• _ASSIGNMENT_: Your answer must be the data repeated exactly, with no pictures in it.

• _SUPPLIED RECORDS_:
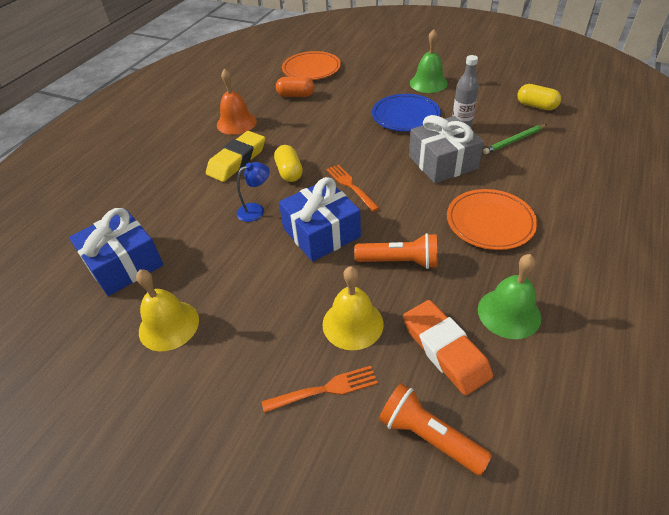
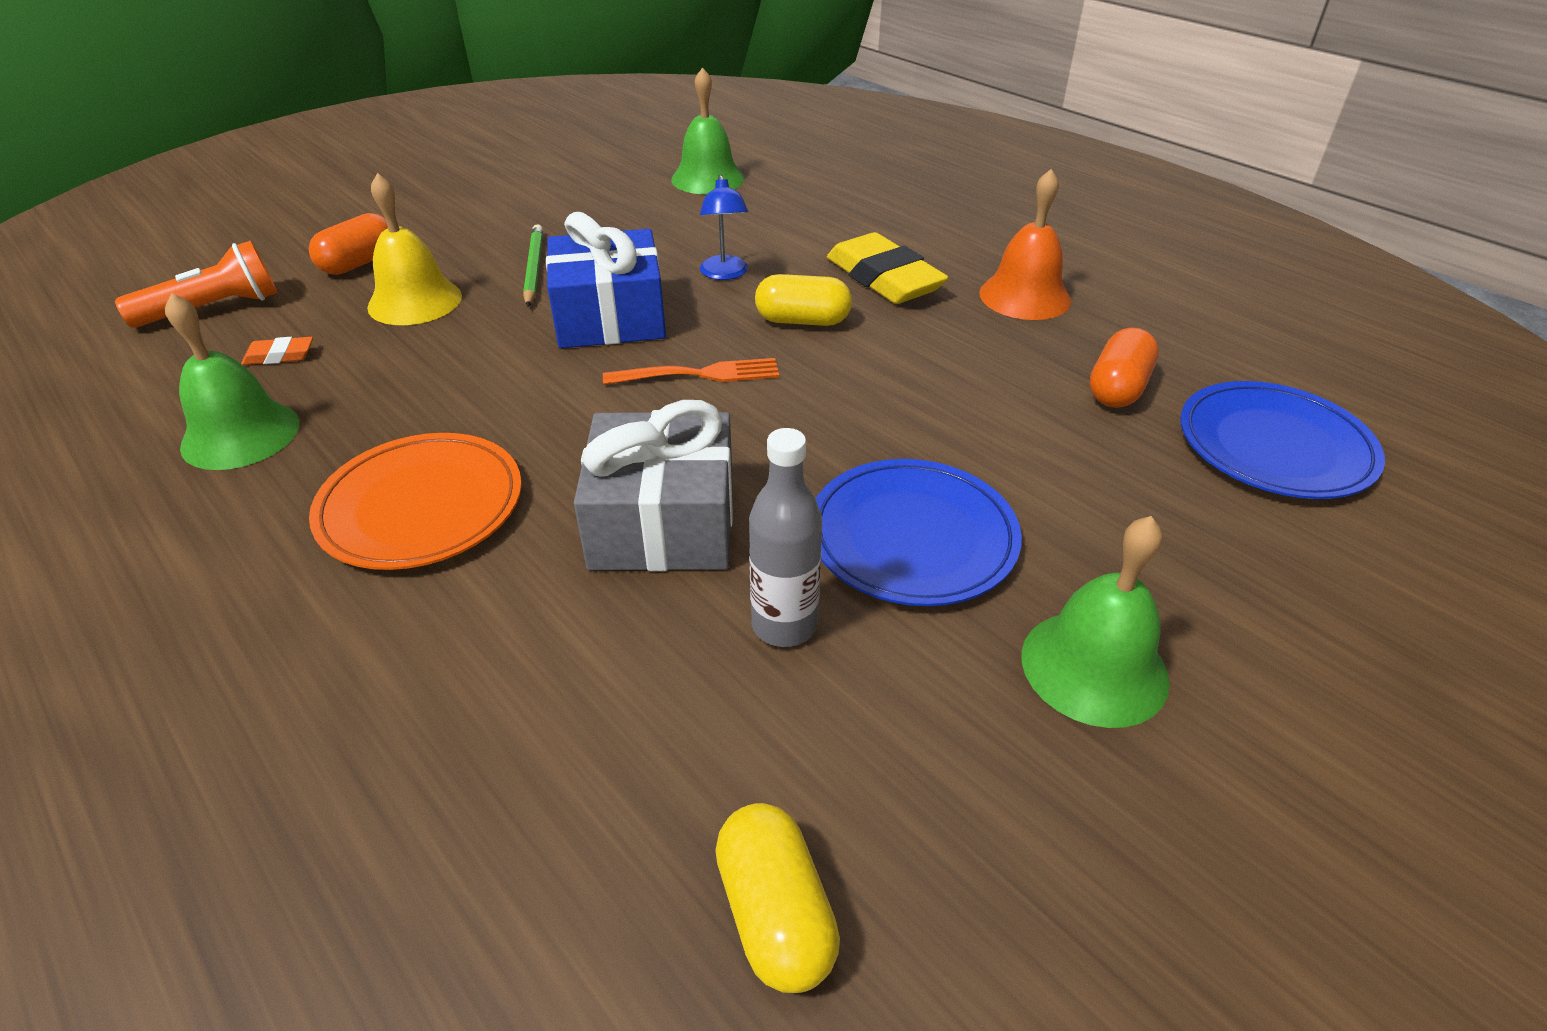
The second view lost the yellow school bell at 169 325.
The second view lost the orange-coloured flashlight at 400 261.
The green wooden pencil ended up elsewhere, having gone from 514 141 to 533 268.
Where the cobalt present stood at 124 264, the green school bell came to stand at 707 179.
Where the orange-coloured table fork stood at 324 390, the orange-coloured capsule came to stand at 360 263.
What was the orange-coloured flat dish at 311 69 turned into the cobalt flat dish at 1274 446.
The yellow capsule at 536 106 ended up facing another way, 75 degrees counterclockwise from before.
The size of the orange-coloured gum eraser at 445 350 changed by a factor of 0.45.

• _SOLUTION TO THE PROBLEM_:
The second view lost the yellow school bell at 169 325.
The second view lost the orange-coloured flashlight at 400 261.
The green wooden pencil ended up elsewhere, having gone from 514 141 to 533 268.
Where the cobalt present stood at 124 264, the green school bell came to stand at 707 179.
Where the orange-coloured table fork stood at 324 390, the orange-coloured capsule came to stand at 360 263.
What was the orange-coloured flat dish at 311 69 turned into the cobalt flat dish at 1274 446.
The yellow capsule at 536 106 ended up facing another way, 75 degrees counterclockwise from before.
The size of the orange-coloured gum eraser at 445 350 changed by a factor of 0.45.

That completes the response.